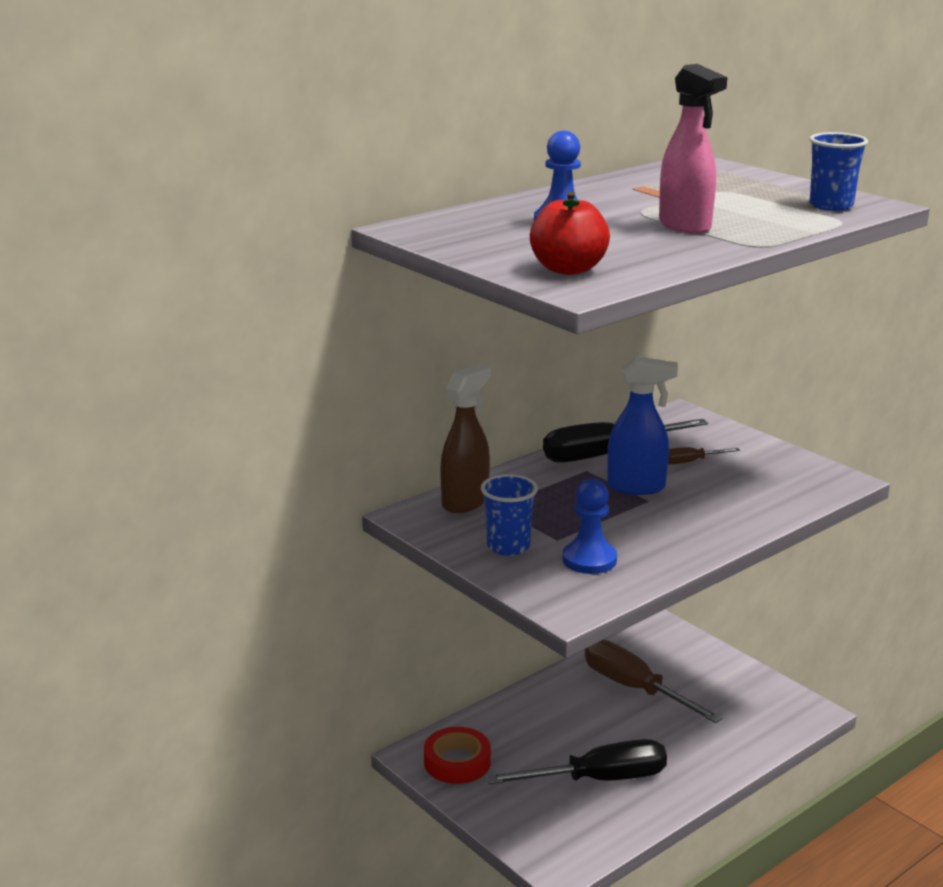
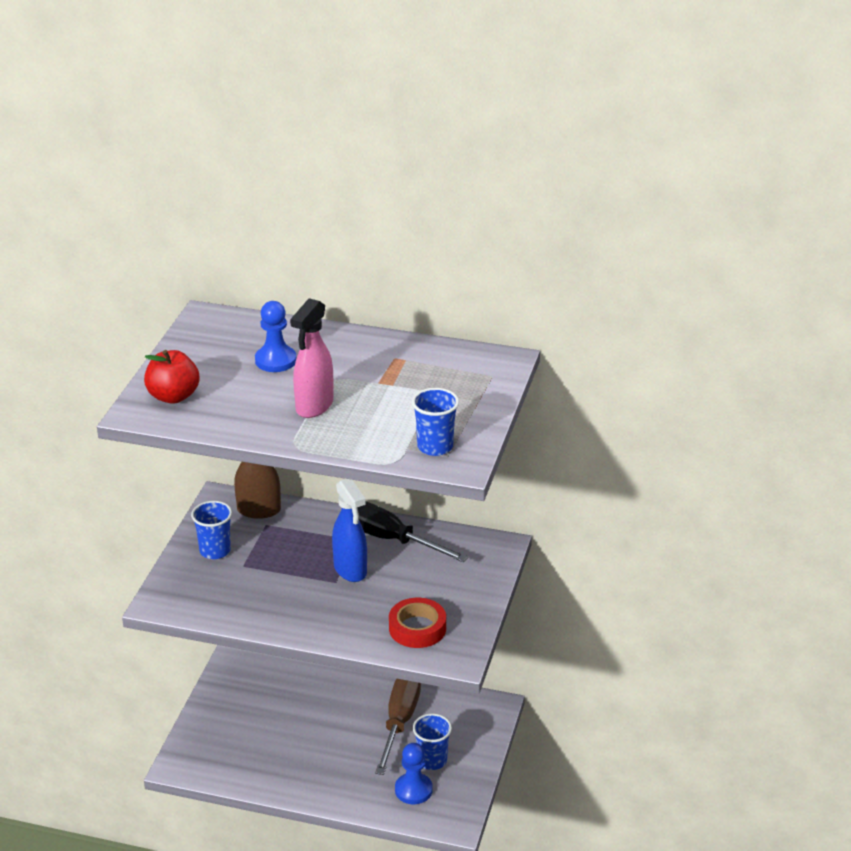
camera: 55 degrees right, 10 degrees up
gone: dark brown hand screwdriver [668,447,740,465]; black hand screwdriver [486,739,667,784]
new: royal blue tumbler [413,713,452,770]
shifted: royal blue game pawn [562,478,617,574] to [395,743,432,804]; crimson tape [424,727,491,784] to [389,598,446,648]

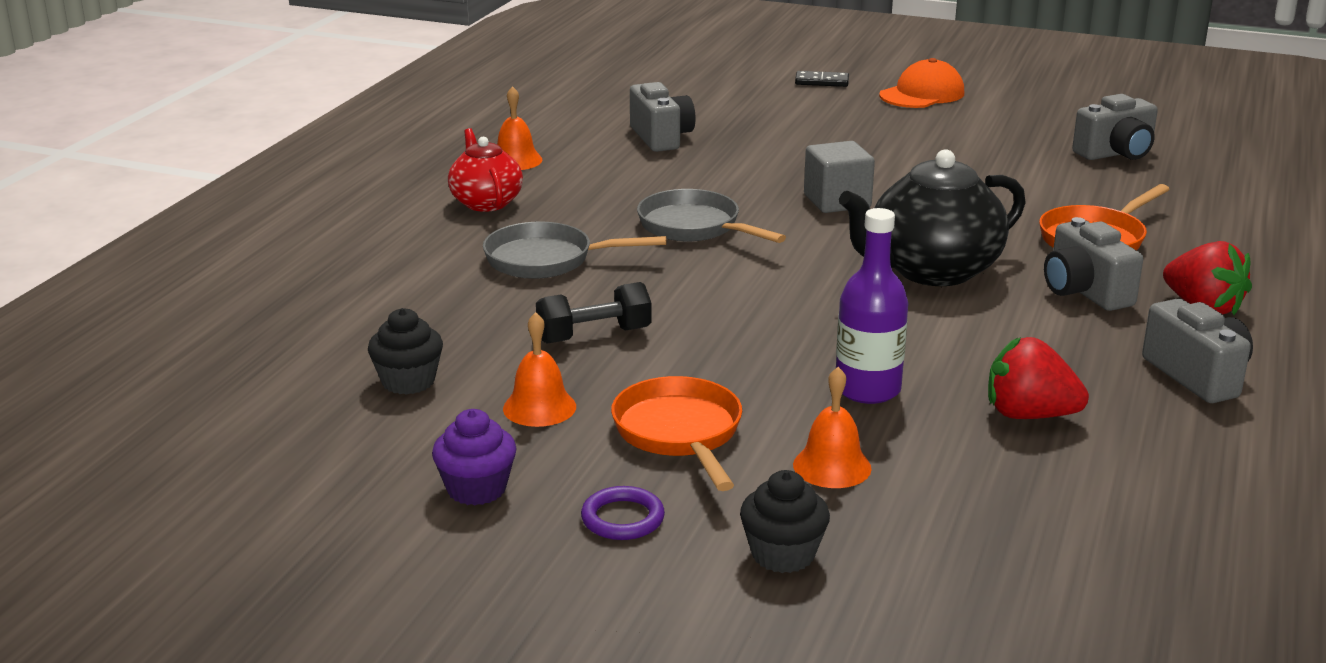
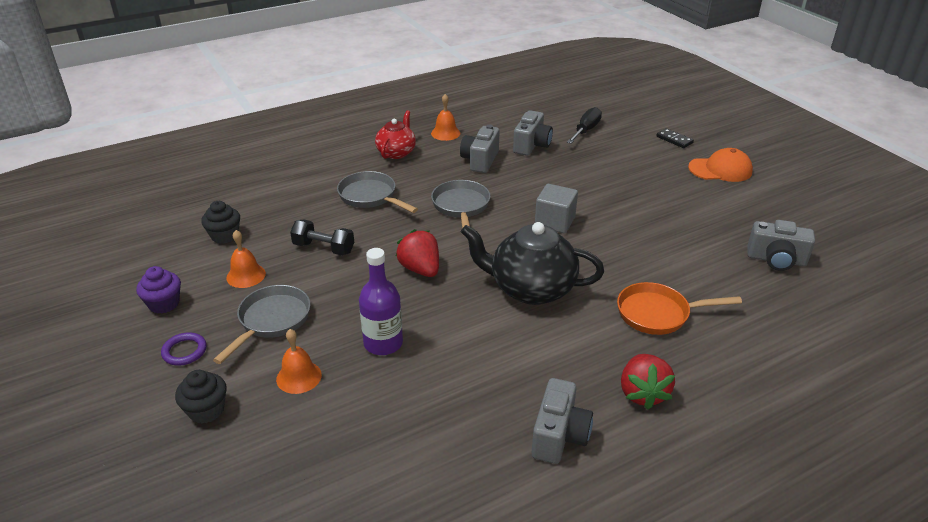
camera: 40 degrees right, 10 degrees up
new: black hand screwdriver [567,107,602,144]
shifted: gray photo camera [1044,217,1143,311] to [460,125,500,173]; crimson berry [988,337,1089,419] to [396,229,439,277]
repainted: orange-coloured frying pan [611,376,742,491] to gray frying pan [213,285,311,364]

### Assigned task
Everything above from the line containing "shifted: royal blue" down to the line containing "shifted: gray photo" is to be duplicated exactly, both lines included, and the pictures are to be omitted.

### Response area
shifted: royal blue game pawn [562,478,617,574] to [395,743,432,804]; crimson tape [424,727,491,784] to [389,598,446,648]

camera: 40 degrees right, 10 degrees up
new: black hand screwdriver [567,107,602,144]
shifted: gray photo camera [1044,217,1143,311] to [460,125,500,173]; crimson berry [988,337,1089,419] to [396,229,439,277]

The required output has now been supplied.